*** Begin section ***

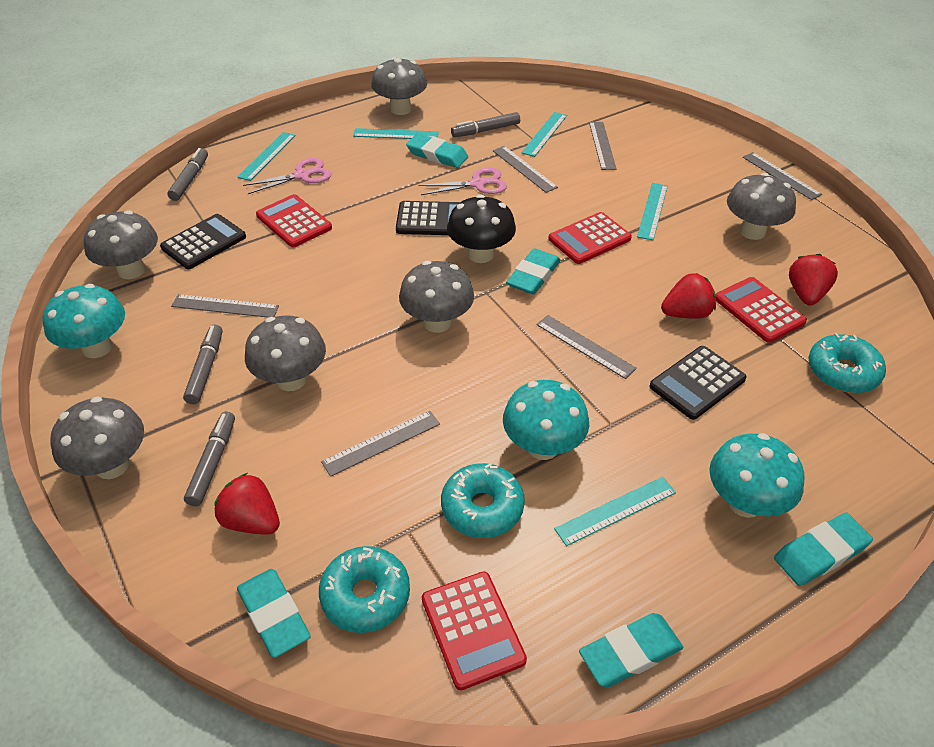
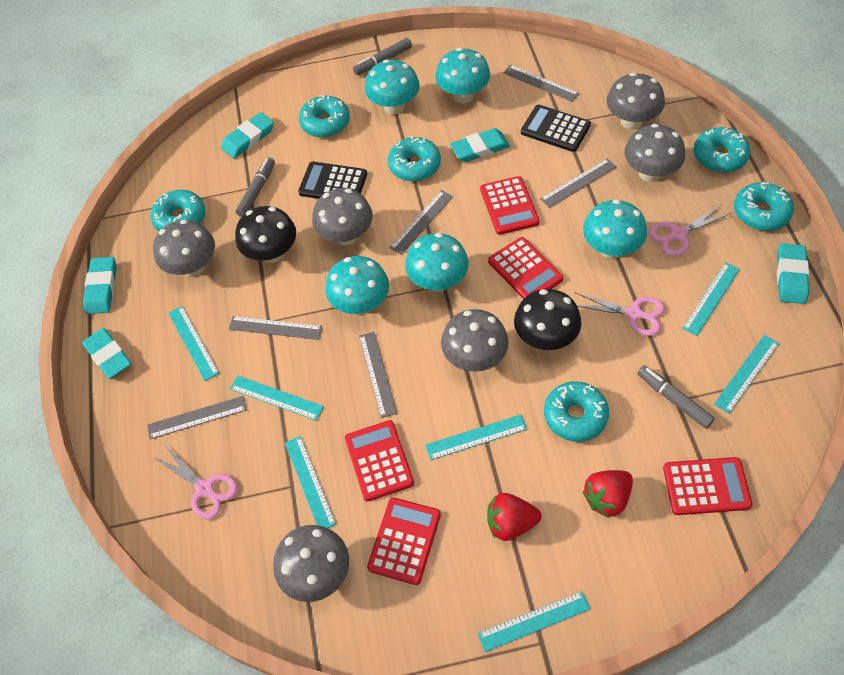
black calculator: 3 -> 2
black mushroom: 1 -> 2
grey marker: 4 -> 3
pink scissors: 2 -> 3
red calculator: 4 -> 5
red strawberry: 3 -> 2
turquoise donut: 3 -> 6
turquoise mushroom: 3 -> 5
turquoise ruler: 5 -> 7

*** End section ***

● **DESCRIPTION OF THE TASK**
Once the images are set aside, retype all of the material above exactly.

● **EXPECTED ANSWER**
black calculator: 3 -> 2
black mushroom: 1 -> 2
grey marker: 4 -> 3
pink scissors: 2 -> 3
red calculator: 4 -> 5
red strawberry: 3 -> 2
turquoise donut: 3 -> 6
turquoise mushroom: 3 -> 5
turquoise ruler: 5 -> 7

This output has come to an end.